# Dataset entries
....
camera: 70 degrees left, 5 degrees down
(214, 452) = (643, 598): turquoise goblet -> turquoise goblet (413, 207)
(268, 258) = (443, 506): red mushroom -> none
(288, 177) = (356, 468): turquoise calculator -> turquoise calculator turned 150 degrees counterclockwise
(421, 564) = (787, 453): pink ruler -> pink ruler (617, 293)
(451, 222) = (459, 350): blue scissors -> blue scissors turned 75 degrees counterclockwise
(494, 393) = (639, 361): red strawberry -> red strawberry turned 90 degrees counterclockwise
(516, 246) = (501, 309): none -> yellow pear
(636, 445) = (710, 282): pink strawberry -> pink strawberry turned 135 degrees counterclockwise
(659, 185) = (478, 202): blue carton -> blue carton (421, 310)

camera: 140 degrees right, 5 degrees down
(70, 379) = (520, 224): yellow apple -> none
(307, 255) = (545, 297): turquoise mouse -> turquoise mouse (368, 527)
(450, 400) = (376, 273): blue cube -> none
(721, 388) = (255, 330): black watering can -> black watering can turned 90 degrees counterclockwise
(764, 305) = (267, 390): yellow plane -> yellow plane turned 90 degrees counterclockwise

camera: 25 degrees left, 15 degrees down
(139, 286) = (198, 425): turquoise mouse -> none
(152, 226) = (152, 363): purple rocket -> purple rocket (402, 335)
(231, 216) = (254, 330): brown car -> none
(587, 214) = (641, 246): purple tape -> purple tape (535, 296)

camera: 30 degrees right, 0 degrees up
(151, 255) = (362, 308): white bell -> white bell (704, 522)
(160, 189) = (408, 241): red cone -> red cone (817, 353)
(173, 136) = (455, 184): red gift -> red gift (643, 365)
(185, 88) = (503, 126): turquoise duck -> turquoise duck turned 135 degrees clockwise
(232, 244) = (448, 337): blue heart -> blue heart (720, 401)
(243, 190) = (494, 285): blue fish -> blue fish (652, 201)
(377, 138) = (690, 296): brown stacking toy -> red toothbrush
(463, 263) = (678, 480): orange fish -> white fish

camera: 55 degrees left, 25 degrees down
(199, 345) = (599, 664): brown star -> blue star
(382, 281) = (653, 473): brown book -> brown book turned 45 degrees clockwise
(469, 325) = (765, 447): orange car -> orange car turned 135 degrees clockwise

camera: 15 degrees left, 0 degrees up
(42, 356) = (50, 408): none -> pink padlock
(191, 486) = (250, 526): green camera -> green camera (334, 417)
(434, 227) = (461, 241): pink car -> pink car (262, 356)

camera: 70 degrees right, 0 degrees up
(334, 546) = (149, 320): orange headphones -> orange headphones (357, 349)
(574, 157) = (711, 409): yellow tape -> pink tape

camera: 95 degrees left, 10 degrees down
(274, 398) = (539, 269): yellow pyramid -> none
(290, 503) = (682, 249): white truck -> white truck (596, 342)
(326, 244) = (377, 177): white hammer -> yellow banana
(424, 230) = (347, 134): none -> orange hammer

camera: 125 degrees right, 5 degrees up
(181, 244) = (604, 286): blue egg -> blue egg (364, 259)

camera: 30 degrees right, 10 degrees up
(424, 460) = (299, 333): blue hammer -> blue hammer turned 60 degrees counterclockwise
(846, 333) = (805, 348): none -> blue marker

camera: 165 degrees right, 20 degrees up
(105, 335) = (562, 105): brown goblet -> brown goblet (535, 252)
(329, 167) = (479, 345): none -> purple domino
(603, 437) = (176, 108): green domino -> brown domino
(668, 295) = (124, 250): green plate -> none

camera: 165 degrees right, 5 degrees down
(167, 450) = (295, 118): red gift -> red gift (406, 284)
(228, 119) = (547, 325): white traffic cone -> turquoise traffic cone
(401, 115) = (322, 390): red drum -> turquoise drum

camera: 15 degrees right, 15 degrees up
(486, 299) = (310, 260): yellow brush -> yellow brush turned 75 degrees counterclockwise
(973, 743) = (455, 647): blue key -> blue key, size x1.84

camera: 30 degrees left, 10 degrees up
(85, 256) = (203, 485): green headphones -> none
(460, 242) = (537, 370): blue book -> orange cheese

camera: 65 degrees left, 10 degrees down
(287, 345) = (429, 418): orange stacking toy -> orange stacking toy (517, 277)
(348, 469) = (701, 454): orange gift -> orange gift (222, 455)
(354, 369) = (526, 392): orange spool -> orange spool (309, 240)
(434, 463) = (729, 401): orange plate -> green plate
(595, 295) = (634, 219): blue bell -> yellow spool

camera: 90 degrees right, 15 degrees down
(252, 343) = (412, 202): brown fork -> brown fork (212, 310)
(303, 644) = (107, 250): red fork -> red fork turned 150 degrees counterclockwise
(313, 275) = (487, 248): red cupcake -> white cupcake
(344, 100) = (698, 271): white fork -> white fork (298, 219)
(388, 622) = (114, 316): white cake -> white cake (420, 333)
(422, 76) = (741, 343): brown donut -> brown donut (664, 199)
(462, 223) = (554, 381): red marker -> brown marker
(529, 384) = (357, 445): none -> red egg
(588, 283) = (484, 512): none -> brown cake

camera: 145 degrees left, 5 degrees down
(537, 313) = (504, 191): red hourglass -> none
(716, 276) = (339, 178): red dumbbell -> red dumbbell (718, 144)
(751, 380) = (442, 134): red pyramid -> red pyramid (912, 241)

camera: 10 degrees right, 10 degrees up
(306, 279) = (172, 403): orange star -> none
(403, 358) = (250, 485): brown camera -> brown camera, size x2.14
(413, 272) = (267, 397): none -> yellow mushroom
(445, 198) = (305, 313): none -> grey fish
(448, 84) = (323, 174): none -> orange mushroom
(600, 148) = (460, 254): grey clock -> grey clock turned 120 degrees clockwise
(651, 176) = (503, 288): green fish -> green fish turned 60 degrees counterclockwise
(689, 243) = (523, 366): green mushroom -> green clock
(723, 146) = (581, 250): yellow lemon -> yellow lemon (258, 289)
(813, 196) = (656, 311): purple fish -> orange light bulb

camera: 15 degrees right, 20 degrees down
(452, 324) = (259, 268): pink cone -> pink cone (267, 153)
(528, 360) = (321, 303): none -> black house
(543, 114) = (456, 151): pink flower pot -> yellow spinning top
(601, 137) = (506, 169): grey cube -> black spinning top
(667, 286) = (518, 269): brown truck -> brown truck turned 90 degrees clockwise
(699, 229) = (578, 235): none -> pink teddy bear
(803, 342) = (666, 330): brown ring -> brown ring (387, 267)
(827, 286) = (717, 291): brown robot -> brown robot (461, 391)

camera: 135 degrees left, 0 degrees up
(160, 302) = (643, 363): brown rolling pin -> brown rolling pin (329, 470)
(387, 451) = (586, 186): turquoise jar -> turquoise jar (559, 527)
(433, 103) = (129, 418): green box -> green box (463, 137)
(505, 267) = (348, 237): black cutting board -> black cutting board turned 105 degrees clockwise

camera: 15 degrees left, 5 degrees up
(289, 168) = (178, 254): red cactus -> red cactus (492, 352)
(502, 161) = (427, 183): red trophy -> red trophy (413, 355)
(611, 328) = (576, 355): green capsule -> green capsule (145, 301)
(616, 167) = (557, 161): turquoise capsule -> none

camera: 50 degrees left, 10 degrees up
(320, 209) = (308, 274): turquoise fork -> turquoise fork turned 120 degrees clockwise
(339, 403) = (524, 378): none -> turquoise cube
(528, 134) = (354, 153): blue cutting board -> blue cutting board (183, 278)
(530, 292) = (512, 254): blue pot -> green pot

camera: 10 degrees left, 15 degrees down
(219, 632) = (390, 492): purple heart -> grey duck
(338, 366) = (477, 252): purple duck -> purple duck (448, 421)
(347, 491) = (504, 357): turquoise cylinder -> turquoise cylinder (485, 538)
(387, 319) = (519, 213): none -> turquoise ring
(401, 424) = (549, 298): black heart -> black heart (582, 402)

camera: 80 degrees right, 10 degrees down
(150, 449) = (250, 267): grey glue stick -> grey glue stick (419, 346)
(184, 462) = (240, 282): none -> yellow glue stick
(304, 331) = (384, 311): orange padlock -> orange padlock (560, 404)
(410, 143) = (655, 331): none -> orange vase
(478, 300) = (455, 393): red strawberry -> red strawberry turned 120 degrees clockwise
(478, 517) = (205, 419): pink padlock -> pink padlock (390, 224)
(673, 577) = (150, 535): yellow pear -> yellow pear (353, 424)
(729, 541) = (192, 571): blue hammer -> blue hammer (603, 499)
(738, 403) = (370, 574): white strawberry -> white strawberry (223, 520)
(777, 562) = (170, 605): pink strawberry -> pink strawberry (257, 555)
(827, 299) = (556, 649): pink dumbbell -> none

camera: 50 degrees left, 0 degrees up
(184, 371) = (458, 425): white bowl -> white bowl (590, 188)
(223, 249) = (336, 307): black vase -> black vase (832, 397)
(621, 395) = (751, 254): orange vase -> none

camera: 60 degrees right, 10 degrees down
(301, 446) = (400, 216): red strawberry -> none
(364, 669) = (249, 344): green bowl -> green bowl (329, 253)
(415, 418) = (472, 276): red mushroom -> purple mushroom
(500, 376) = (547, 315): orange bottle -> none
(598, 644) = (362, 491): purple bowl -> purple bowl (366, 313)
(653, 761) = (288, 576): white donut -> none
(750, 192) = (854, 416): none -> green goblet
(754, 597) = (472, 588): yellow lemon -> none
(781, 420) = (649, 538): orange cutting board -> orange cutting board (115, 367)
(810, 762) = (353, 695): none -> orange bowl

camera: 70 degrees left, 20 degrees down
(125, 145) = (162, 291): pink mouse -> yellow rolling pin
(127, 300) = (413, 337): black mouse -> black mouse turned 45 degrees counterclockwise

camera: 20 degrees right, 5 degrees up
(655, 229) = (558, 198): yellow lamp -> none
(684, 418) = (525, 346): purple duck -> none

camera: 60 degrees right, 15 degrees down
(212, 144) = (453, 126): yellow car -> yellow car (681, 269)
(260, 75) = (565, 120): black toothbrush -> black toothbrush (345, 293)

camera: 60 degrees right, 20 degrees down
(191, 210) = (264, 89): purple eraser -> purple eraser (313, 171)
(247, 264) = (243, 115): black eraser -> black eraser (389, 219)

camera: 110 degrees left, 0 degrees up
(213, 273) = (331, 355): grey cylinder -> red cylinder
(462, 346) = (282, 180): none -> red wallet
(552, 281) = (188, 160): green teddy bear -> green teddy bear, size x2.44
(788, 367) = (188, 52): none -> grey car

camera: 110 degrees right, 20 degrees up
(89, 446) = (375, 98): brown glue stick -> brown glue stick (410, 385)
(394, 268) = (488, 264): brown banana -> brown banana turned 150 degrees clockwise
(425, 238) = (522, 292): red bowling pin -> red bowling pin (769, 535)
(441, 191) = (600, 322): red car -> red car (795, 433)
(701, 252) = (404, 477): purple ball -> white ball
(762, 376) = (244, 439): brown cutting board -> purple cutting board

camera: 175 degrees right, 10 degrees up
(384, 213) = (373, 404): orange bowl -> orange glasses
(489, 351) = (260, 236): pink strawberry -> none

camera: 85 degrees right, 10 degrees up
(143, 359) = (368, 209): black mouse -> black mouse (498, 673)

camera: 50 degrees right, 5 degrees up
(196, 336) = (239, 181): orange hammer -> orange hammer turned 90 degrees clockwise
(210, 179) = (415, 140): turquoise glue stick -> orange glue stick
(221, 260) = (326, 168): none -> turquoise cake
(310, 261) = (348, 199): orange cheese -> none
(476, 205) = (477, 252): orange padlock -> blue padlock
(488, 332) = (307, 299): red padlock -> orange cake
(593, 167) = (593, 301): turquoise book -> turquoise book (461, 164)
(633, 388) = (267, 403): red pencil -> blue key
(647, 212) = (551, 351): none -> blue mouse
....
# Prompt
In the entries above, the lines from the one bearing "camera: 15 degrees right, 15 degrees up" up to and including the one bearing "camera: 15 degrees right, 20 degrees down" should be transcribed exactly; no other line is wanted.

# Answer space
camera: 15 degrees right, 15 degrees up
(486, 299) = (310, 260): yellow brush -> yellow brush turned 75 degrees counterclockwise
(973, 743) = (455, 647): blue key -> blue key, size x1.84

camera: 30 degrees left, 10 degrees up
(85, 256) = (203, 485): green headphones -> none
(460, 242) = (537, 370): blue book -> orange cheese

camera: 65 degrees left, 10 degrees down
(287, 345) = (429, 418): orange stacking toy -> orange stacking toy (517, 277)
(348, 469) = (701, 454): orange gift -> orange gift (222, 455)
(354, 369) = (526, 392): orange spool -> orange spool (309, 240)
(434, 463) = (729, 401): orange plate -> green plate
(595, 295) = (634, 219): blue bell -> yellow spool

camera: 90 degrees right, 15 degrees down
(252, 343) = (412, 202): brown fork -> brown fork (212, 310)
(303, 644) = (107, 250): red fork -> red fork turned 150 degrees counterclockwise
(313, 275) = (487, 248): red cupcake -> white cupcake
(344, 100) = (698, 271): white fork -> white fork (298, 219)
(388, 622) = (114, 316): white cake -> white cake (420, 333)
(422, 76) = (741, 343): brown donut -> brown donut (664, 199)
(462, 223) = (554, 381): red marker -> brown marker
(529, 384) = (357, 445): none -> red egg
(588, 283) = (484, 512): none -> brown cake

camera: 145 degrees left, 5 degrees down
(537, 313) = (504, 191): red hourglass -> none
(716, 276) = (339, 178): red dumbbell -> red dumbbell (718, 144)
(751, 380) = (442, 134): red pyramid -> red pyramid (912, 241)

camera: 10 degrees right, 10 degrees up
(306, 279) = (172, 403): orange star -> none
(403, 358) = (250, 485): brown camera -> brown camera, size x2.14
(413, 272) = (267, 397): none -> yellow mushroom
(445, 198) = (305, 313): none -> grey fish
(448, 84) = (323, 174): none -> orange mushroom
(600, 148) = (460, 254): grey clock -> grey clock turned 120 degrees clockwise
(651, 176) = (503, 288): green fish -> green fish turned 60 degrees counterclockwise
(689, 243) = (523, 366): green mushroom -> green clock
(723, 146) = (581, 250): yellow lemon -> yellow lemon (258, 289)
(813, 196) = (656, 311): purple fish -> orange light bulb

camera: 15 degrees right, 20 degrees down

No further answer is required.